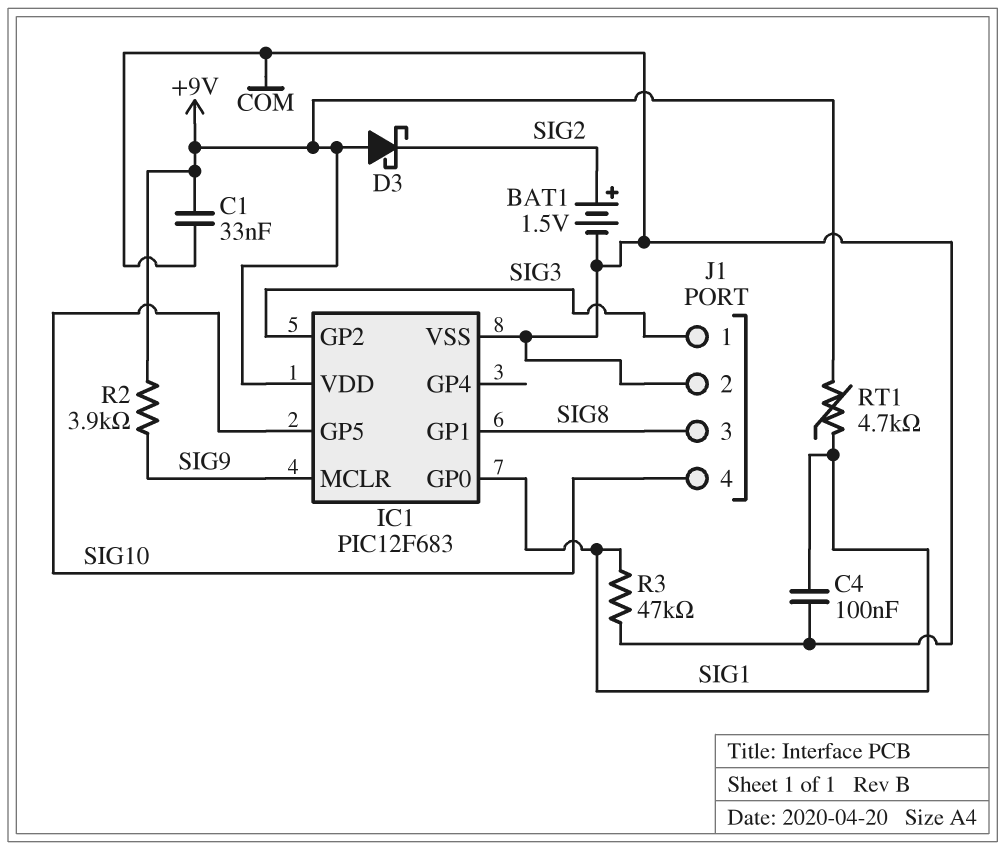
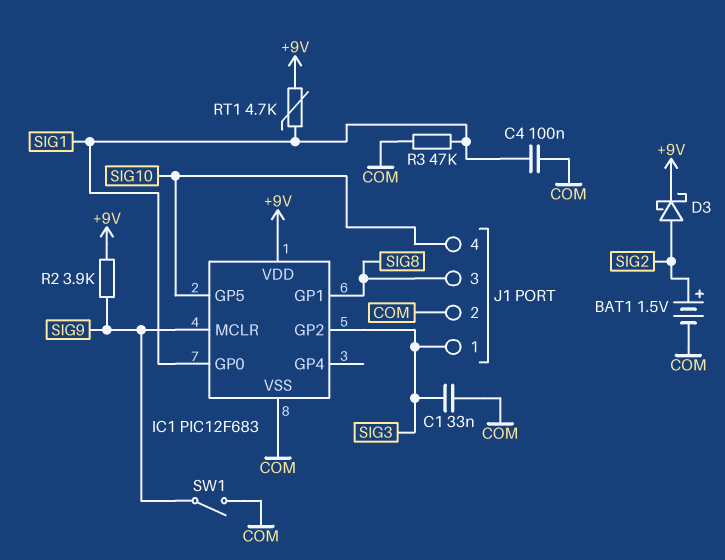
C1: 33nF (+9V, COM) -> 33nF (COM, SIG3)
D3: schottky (A +9V, K SIG2) -> schottky (A SIG2, K +9V)
SW1: none -> switch (COM, SIG9)

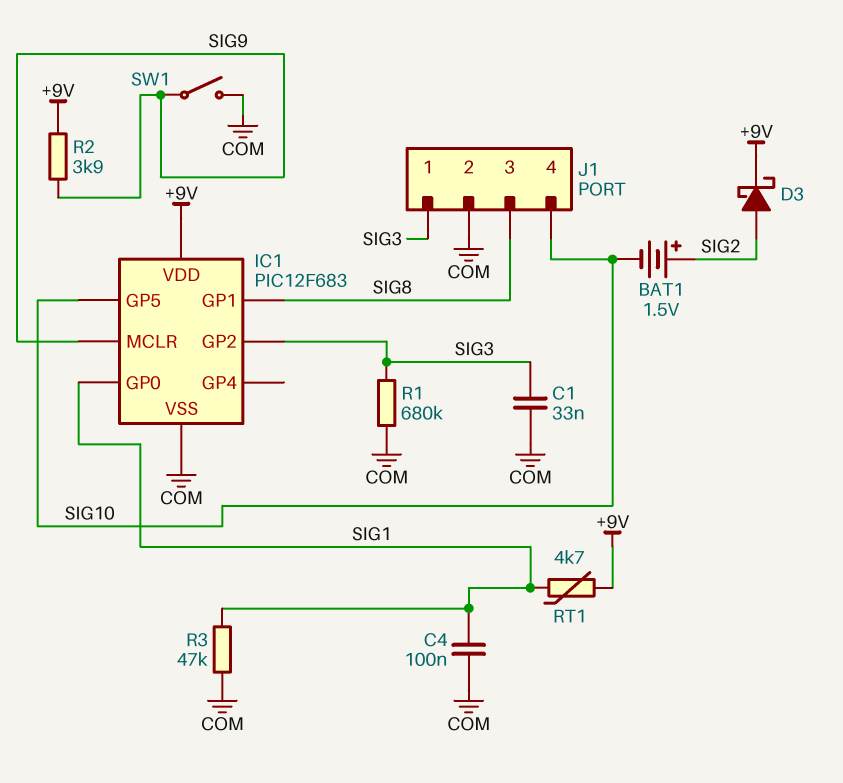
BAT1: 1.5V (plus SIG2, minus COM) -> 1.5V (plus SIG2, minus SIG10)
R1: none -> 680k (COM, SIG3)

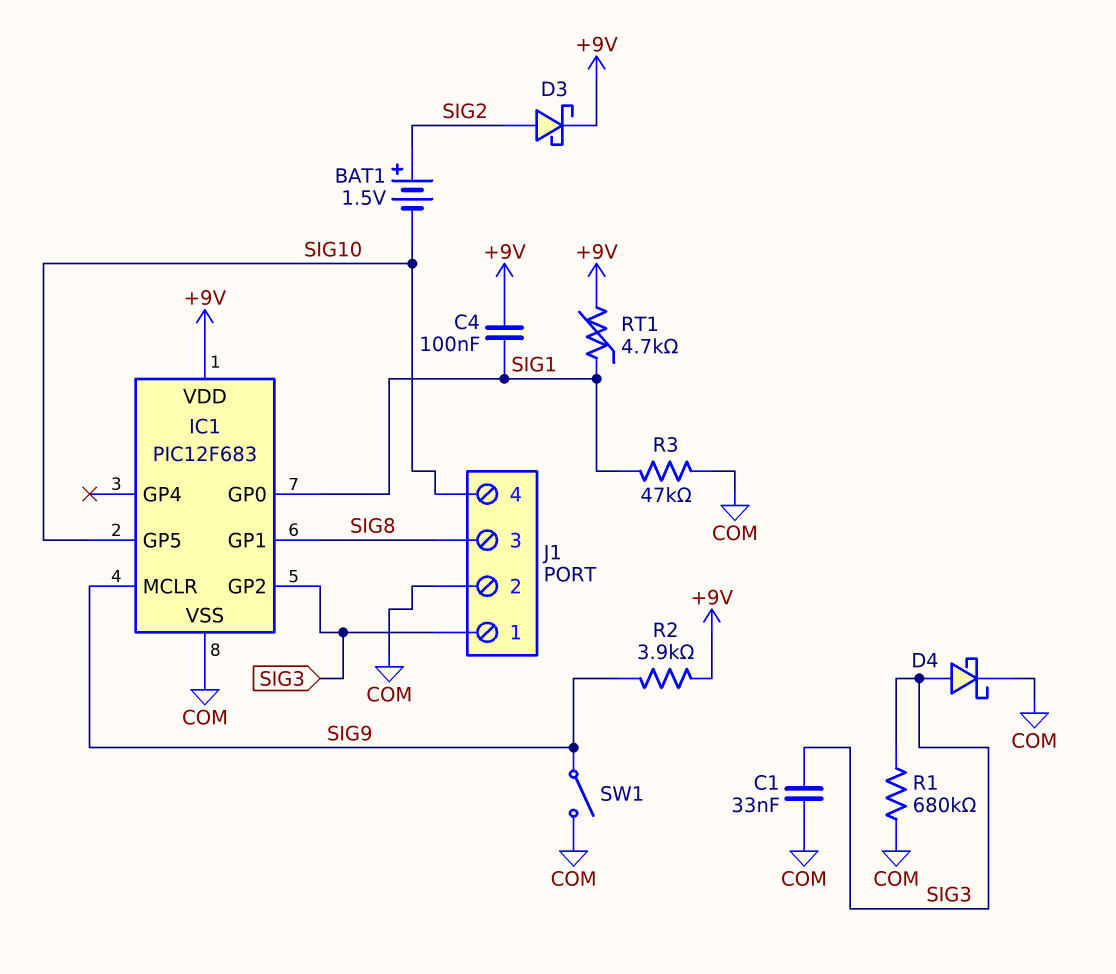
C4: 100nF (COM, SIG1) -> 100nF (+9V, SIG1)
D4: none -> schottky (A SIG3, K COM)

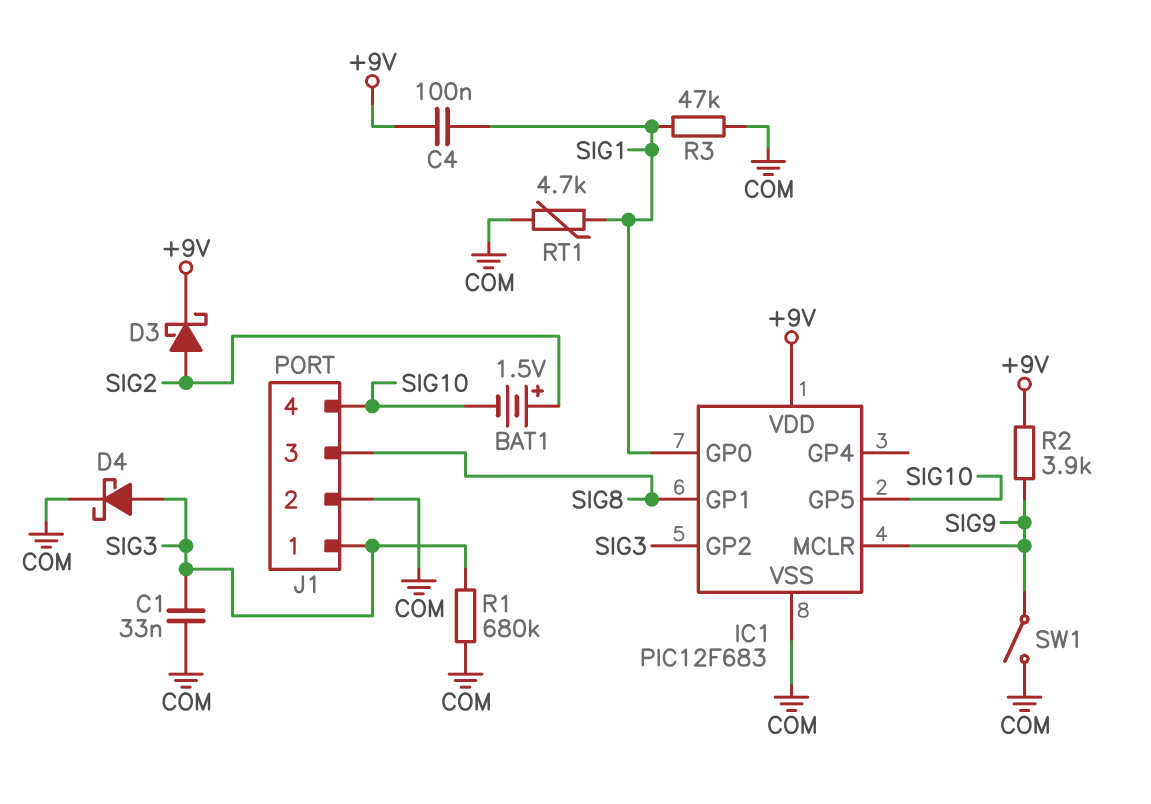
RT1: 4.7k (+9V, SIG1) -> 4.7k (COM, SIG1)

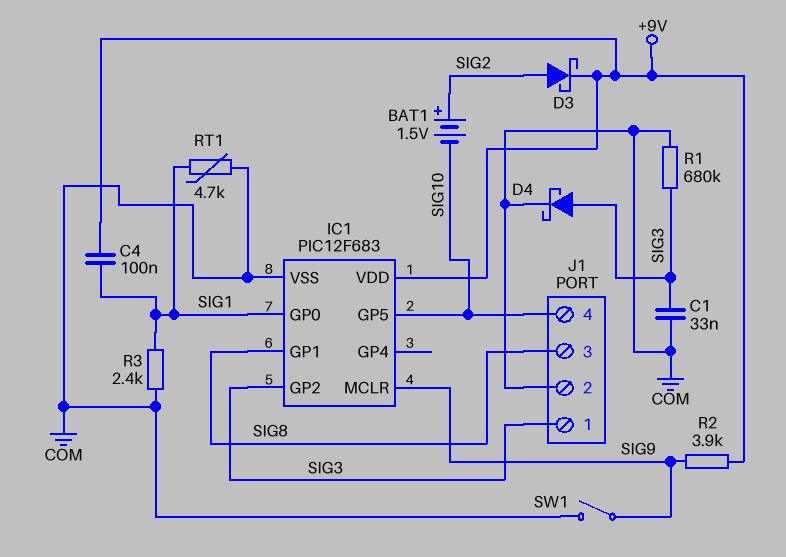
R3: 47k (COM, SIG1) -> 2.4k (COM, SIG1)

**EXERCISE BRIEF**
Show all lines in the entries above where the string "schottky" appears.

**ANSWER SPACE**
D3: schottky (A +9V, K SIG2) -> schottky (A SIG2, K +9V)
D4: none -> schottky (A SIG3, K COM)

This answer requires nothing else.